> _EXERCISE DESCRIPTION_:
Tally the lines in the data that follows that include the word "MOSI", and report nothing but the total.

> _Source data_:
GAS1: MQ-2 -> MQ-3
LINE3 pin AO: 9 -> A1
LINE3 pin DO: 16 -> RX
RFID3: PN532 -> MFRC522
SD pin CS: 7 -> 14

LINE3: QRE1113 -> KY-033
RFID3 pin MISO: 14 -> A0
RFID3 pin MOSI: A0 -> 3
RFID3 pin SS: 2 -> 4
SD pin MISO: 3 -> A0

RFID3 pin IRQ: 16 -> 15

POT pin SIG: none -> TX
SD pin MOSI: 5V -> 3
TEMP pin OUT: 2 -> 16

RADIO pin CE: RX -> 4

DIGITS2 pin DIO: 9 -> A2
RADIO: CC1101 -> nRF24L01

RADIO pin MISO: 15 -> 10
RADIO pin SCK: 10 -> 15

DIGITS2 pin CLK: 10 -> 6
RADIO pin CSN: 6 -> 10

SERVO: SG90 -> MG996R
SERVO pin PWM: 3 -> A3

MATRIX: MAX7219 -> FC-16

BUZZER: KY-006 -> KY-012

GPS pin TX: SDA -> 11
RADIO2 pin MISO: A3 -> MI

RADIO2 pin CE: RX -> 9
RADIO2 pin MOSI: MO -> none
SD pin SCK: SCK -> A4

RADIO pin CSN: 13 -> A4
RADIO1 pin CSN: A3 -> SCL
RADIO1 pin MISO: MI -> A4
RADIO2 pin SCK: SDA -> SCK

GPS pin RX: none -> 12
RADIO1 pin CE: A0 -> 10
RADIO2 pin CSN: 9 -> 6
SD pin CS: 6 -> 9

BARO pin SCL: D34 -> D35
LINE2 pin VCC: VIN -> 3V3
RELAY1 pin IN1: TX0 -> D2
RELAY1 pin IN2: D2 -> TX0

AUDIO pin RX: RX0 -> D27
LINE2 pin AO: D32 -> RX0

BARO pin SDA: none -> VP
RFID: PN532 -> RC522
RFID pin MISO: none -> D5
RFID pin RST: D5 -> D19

> _ANSWER FOR THE TASK_:
3